THE DATA START

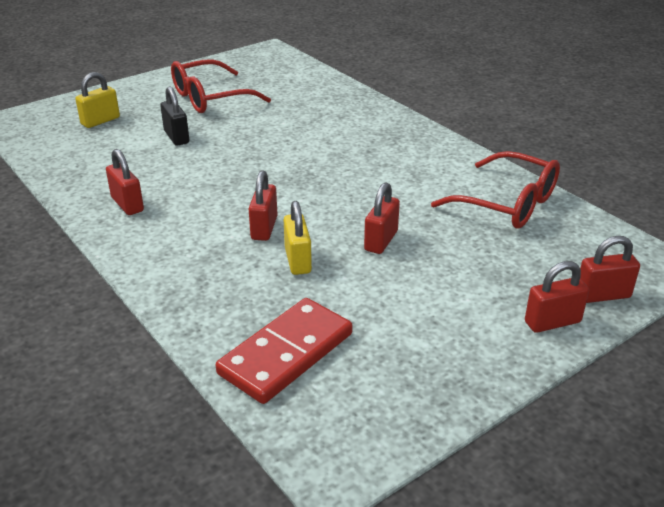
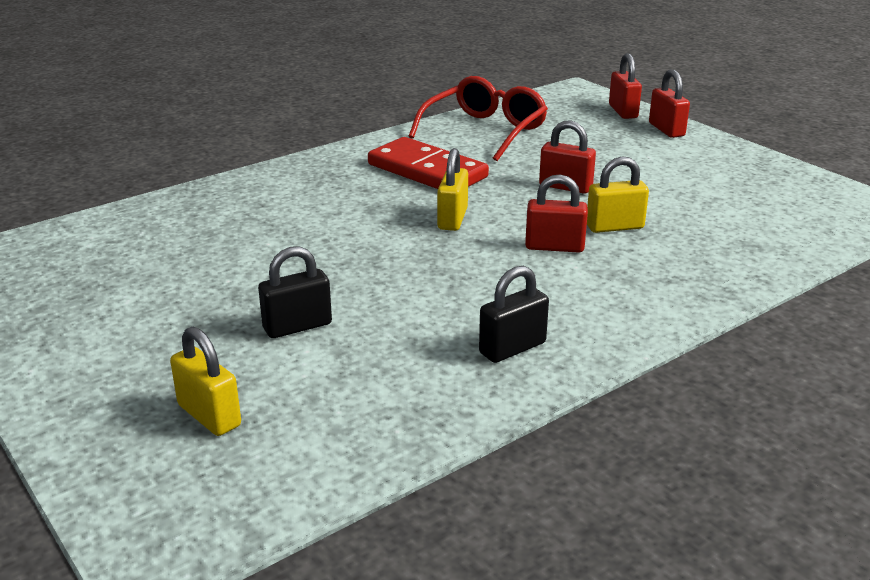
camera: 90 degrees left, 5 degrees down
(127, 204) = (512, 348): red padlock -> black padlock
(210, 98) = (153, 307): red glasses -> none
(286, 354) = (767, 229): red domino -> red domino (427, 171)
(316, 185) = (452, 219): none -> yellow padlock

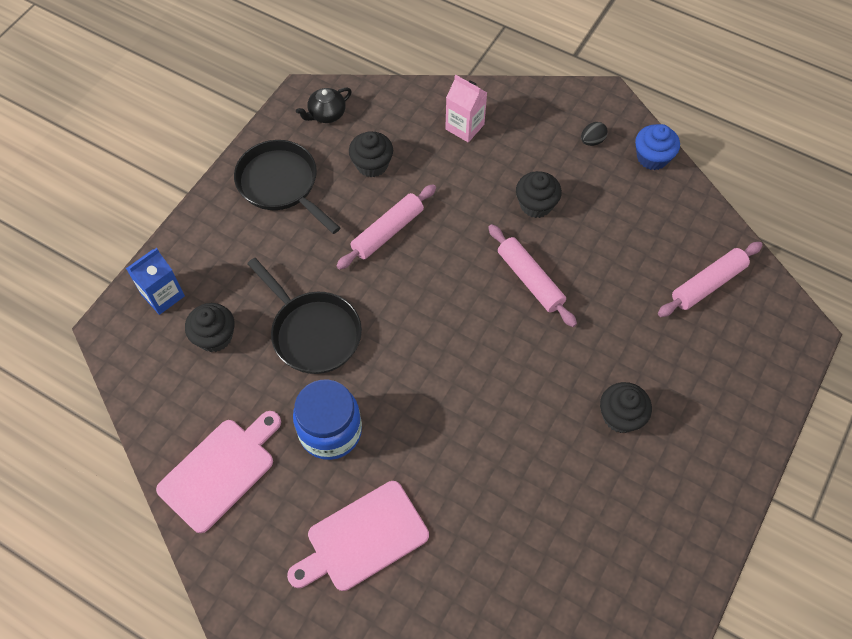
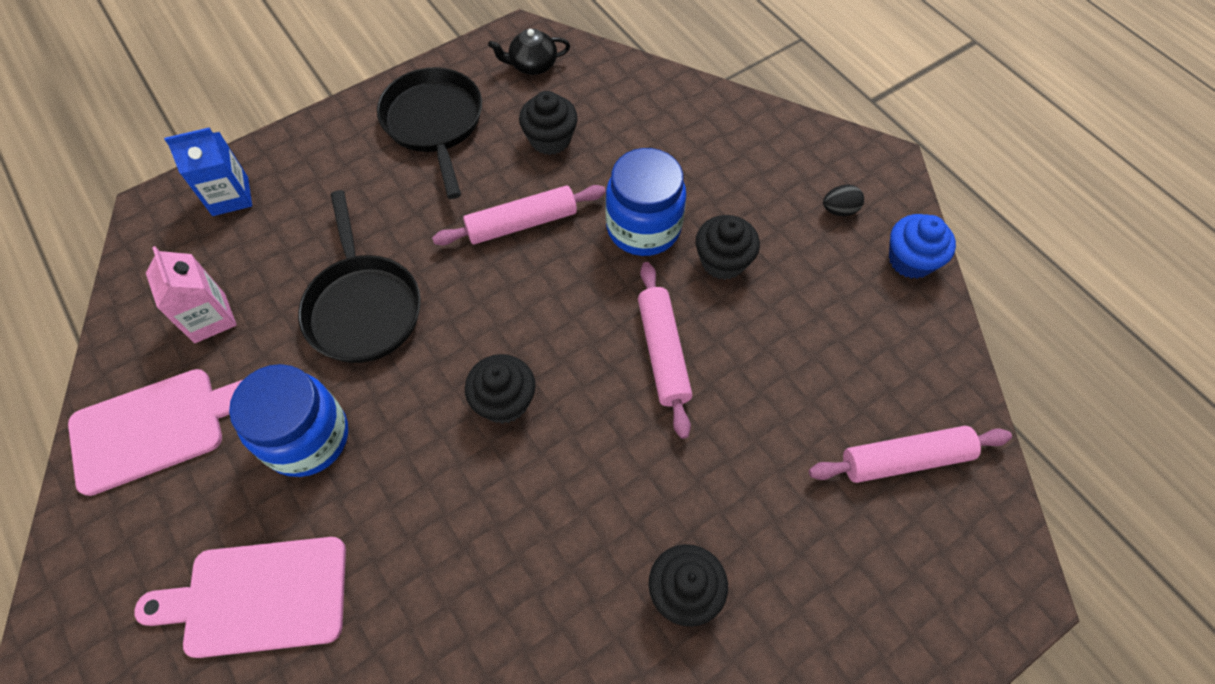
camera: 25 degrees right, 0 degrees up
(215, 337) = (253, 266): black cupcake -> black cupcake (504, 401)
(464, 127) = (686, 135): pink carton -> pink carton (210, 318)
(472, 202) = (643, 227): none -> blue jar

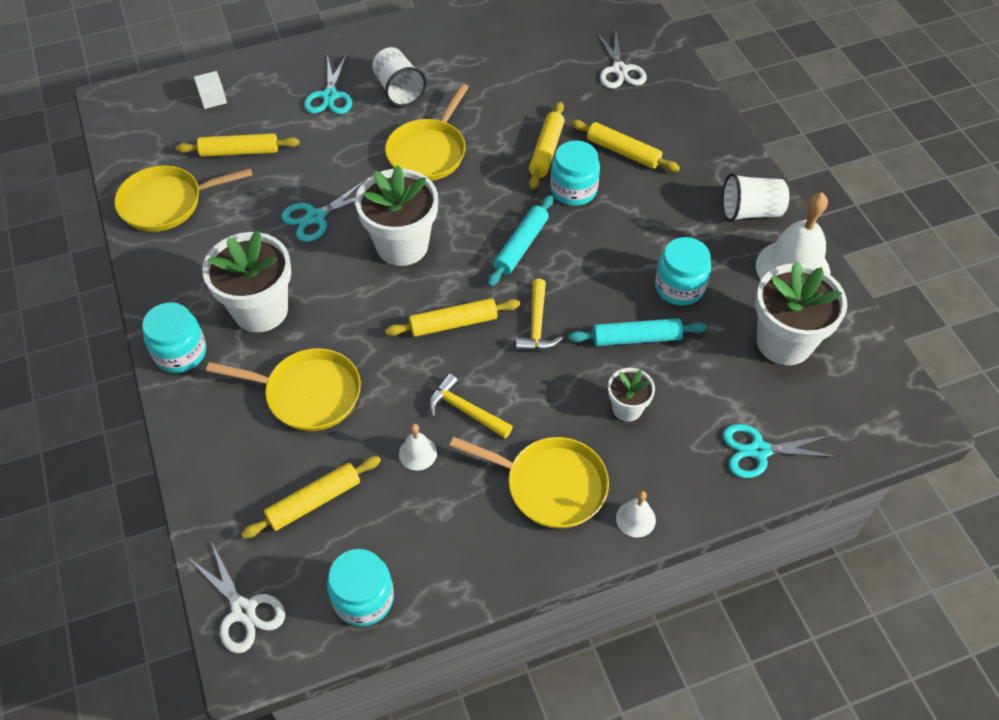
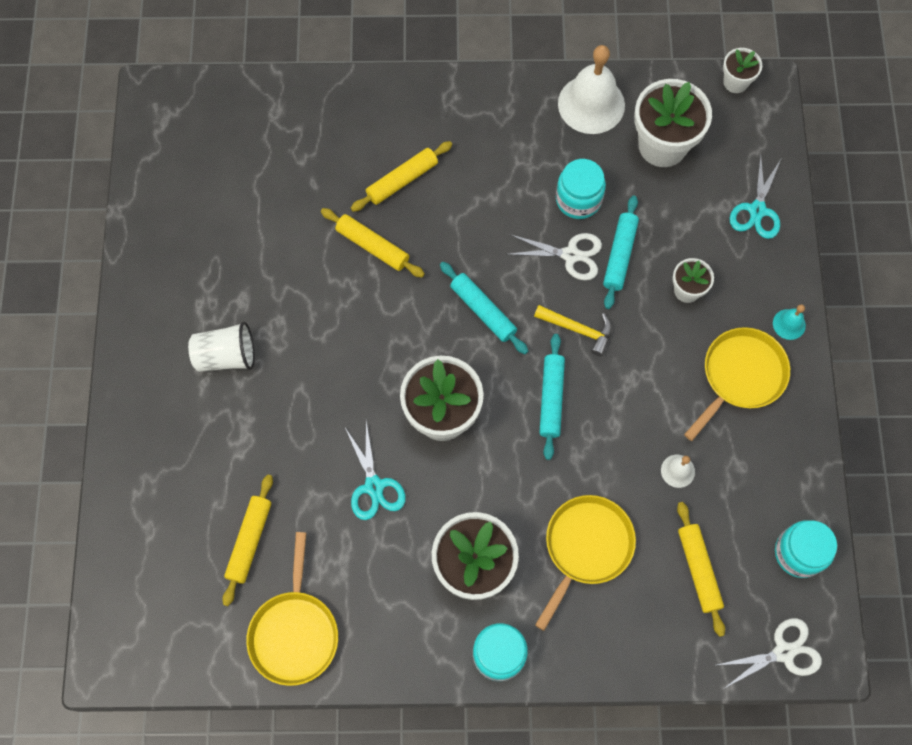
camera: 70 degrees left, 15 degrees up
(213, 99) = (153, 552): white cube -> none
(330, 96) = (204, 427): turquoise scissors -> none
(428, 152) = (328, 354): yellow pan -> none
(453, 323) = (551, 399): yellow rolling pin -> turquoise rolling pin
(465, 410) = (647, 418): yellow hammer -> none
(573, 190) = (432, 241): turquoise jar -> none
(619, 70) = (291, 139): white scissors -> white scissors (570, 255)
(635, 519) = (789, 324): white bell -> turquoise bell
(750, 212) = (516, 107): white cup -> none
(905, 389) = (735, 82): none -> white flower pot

THE DATA END

**TASK DIRECTIONS**
Your answer should consist of the lines above that hold the word "padlock", copied exactly.

**TASK ANSWER**
(127, 204) = (512, 348): red padlock -> black padlock
(316, 185) = (452, 219): none -> yellow padlock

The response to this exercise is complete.